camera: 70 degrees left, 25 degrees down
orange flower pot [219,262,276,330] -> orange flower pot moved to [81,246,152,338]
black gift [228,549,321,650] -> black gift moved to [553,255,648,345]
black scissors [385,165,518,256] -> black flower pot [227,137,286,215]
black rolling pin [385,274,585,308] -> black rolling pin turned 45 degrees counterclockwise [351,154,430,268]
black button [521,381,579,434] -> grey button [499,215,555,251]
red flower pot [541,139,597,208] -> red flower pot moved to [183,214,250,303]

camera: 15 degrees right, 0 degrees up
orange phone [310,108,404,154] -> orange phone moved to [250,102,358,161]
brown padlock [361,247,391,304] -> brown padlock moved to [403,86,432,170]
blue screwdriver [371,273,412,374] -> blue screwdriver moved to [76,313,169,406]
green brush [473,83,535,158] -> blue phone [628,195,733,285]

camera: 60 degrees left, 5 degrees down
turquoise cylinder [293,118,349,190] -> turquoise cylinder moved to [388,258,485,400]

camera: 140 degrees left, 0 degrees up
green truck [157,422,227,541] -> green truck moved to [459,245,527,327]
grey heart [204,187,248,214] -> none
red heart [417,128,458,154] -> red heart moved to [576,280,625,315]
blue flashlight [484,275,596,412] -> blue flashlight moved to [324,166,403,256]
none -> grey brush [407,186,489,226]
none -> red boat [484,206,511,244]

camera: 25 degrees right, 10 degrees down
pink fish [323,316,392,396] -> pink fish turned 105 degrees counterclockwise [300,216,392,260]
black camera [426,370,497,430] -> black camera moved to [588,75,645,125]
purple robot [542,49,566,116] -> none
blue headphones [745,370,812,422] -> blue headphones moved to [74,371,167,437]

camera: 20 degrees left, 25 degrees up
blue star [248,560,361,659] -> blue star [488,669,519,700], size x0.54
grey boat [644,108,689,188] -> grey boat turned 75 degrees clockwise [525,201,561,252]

**Activity:** In the records above, find each line that holds the word "grey"; copy all such lines.

**Task response:**
black button [521,381,579,434] -> grey button [499,215,555,251]
grey heart [204,187,248,214] -> none
none -> grey brush [407,186,489,226]
grey boat [644,108,689,188] -> grey boat turned 75 degrees clockwise [525,201,561,252]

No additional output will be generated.